■ EXERCISE: The answer must consist of every line from the entries that holds the word "bowling".

■ RECORDS SHOWN:

····················

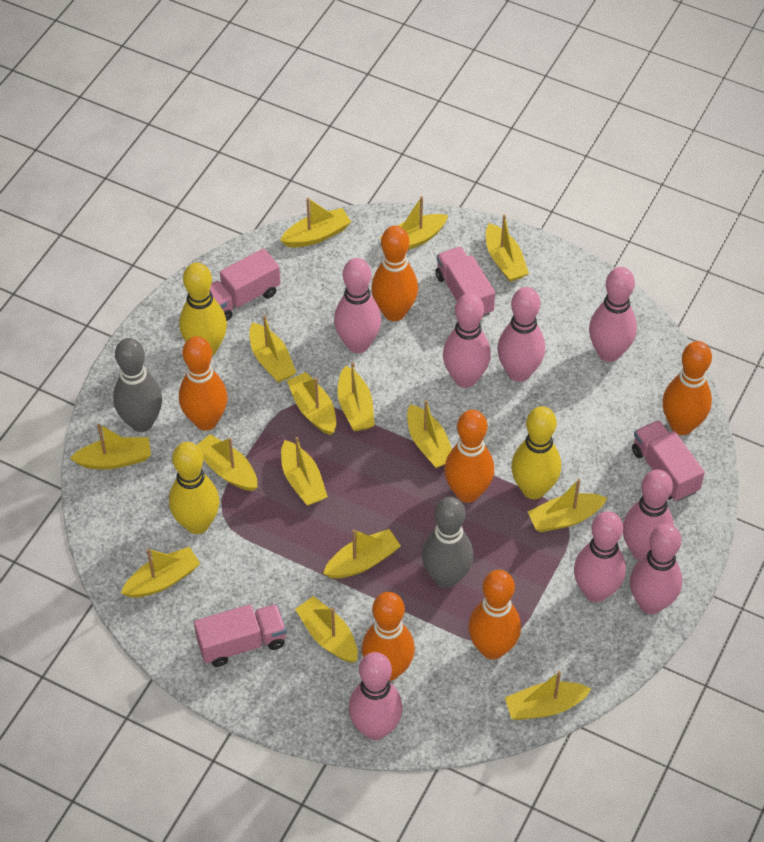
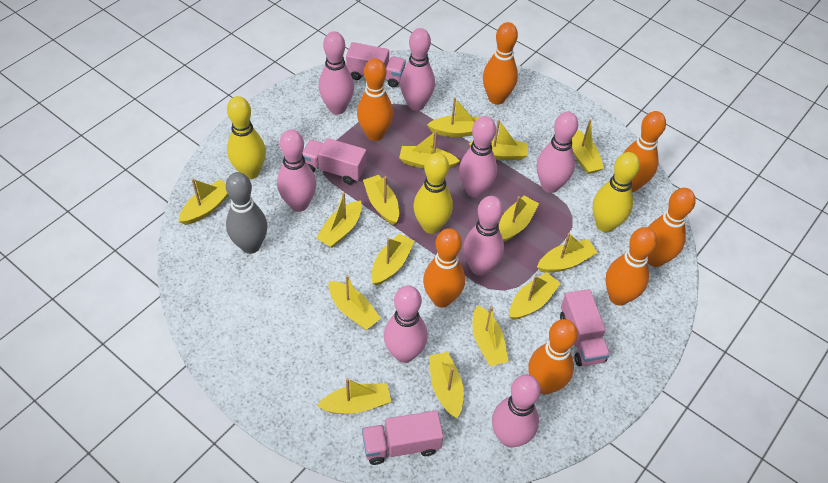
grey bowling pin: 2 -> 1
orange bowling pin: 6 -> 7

····················

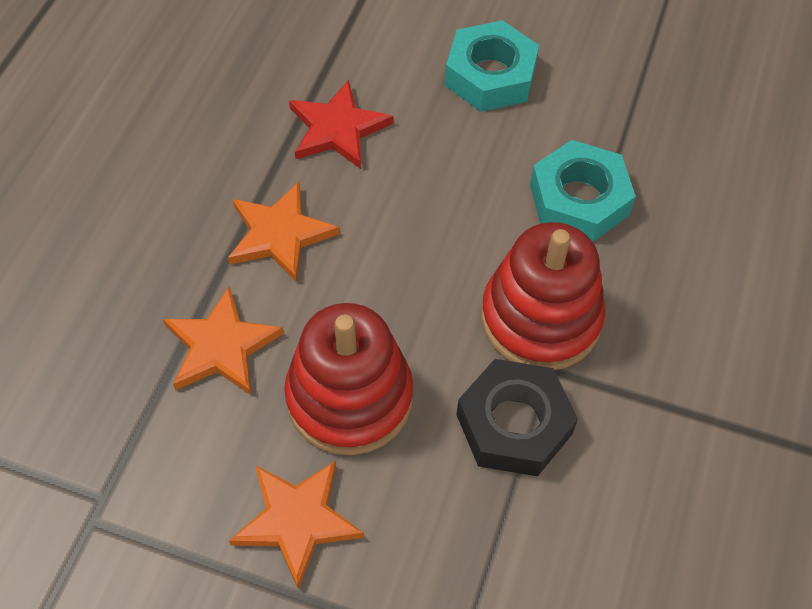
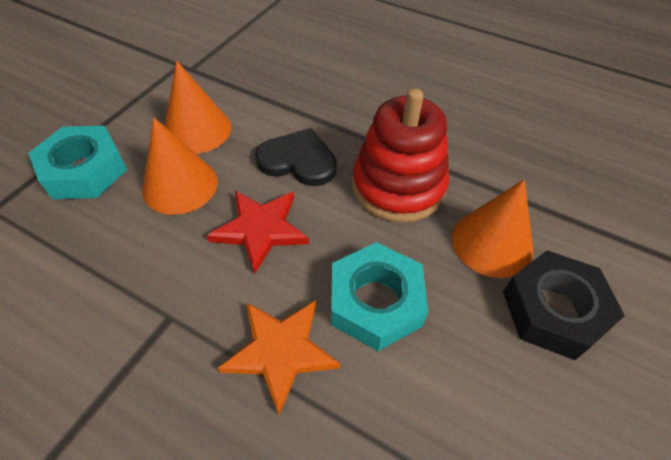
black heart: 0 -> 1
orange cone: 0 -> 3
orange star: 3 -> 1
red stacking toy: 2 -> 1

····················

■ YOUR SOLUTION:
grey bowling pin: 2 -> 1
orange bowling pin: 6 -> 7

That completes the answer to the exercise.